[[ PROVIDED RECORDS, beginning ]]
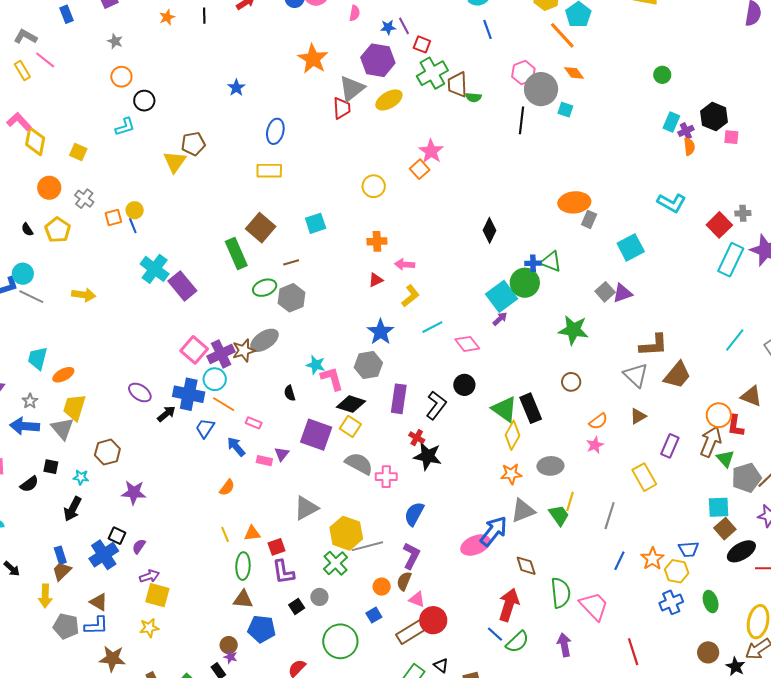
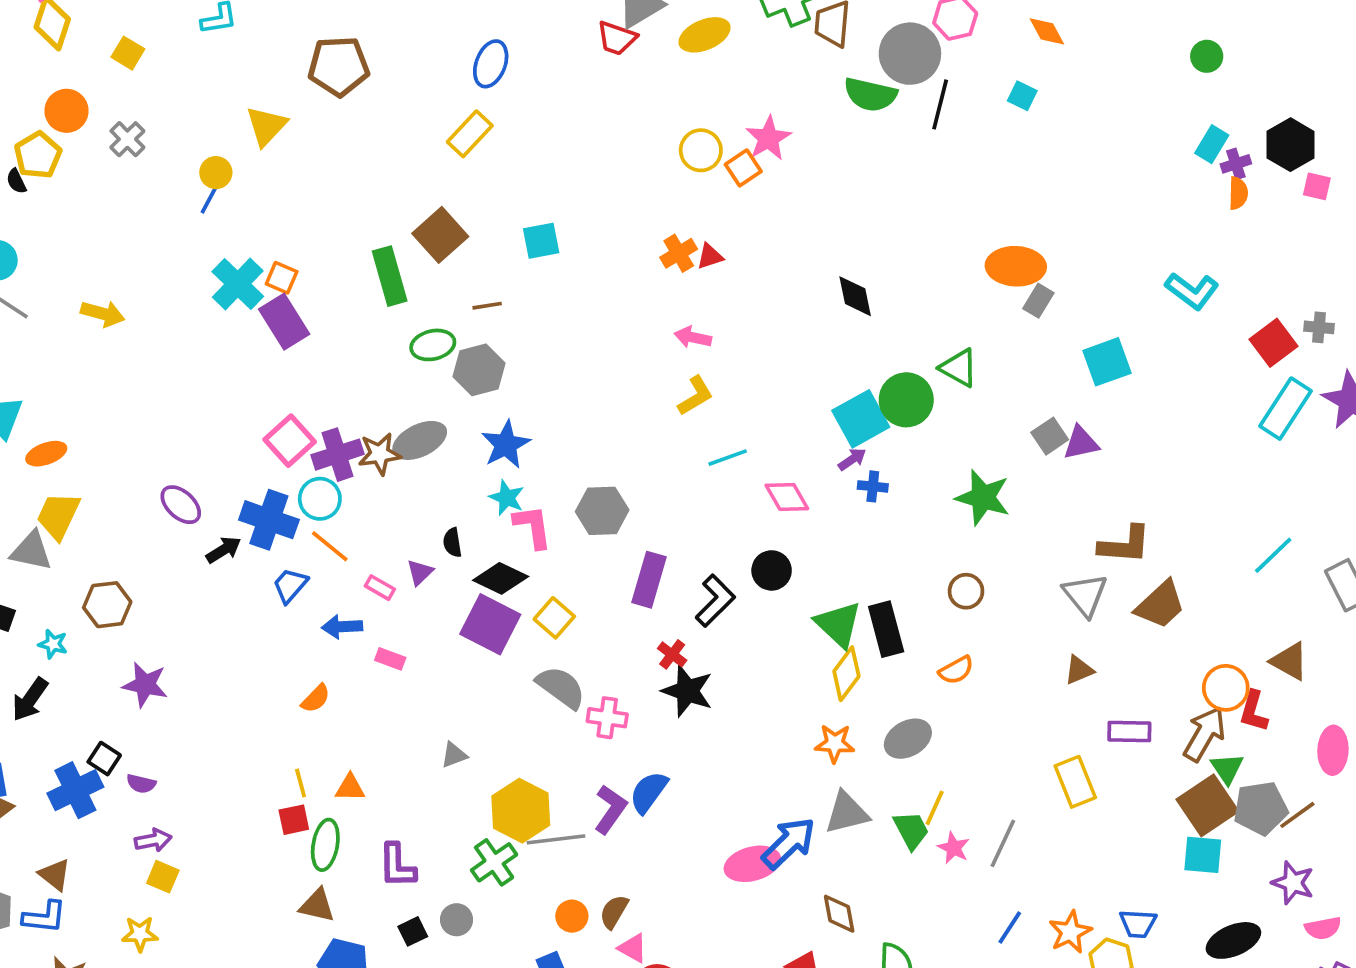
gray circle: (541, 89) -> (910, 54), moved
green semicircle: (473, 97) -> (870, 95), moved, size x1.8
red trapezoid: (342, 108) -> (617, 38), turned 105
brown pentagon: (193, 144) -> (339, 66), size x1.4
yellow triangle: (175, 162) -> (266, 126), moved
yellow rectangle: (269, 171) -> (470, 134), turned -55
yellow circle: (374, 186) -> (701, 150), moved
orange square: (113, 217) -> (282, 278), moved, turned 30
blue line: (133, 226) -> (209, 200), turned 42
yellow pentagon: (58, 230) -> (38, 155), moved
black diamond: (490, 230) -> (855, 296), turned -45
orange cross: (377, 241) -> (679, 253), moved, turned -36
blue cross: (533, 263) -> (873, 486), moved
red triangle: (376, 280) -> (710, 256), moved
blue star: (381, 332) -> (506, 445), moved
black diamond: (351, 404) -> (501, 578), moved
orange semicircle: (598, 421) -> (956, 670), moved
gray triangle: (62, 428) -> (31, 551), turned -45
pink star: (595, 445) -> (954, 848), moved, turned -30
purple rectangle: (670, 446) -> (1129, 731), turned 60
blue arrow: (236, 447) -> (342, 627), turned -60
purple triangle: (282, 454) -> (420, 572), moved
gray ellipse: (550, 466) -> (908, 739), turned -35
gray triangle: (306, 508) -> (454, 755), size x0.6
brown square: (725, 529) -> (1207, 805), moved, size x1.5
purple semicircle: (139, 546) -> (141, 784), turned -119
red square: (276, 547) -> (294, 820), moved
purple L-shape: (411, 556) -> (610, 809), moved
yellow square: (157, 595) -> (163, 877), size x0.7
[[ PROVIDED RECORDS, end ]]
• **EXERCISE DETAILS**: Starting at the line above that holds "black diamond: (351, 404)" and ending at the line that holds "gray triangle: (306, 508)", transcribe each line exactly and include no other lines.

• **RESULT FOR THIS TASK**:
black diamond: (351, 404) -> (501, 578), moved
orange semicircle: (598, 421) -> (956, 670), moved
gray triangle: (62, 428) -> (31, 551), turned -45
pink star: (595, 445) -> (954, 848), moved, turned -30
purple rectangle: (670, 446) -> (1129, 731), turned 60
blue arrow: (236, 447) -> (342, 627), turned -60
purple triangle: (282, 454) -> (420, 572), moved
gray ellipse: (550, 466) -> (908, 739), turned -35
gray triangle: (306, 508) -> (454, 755), size x0.6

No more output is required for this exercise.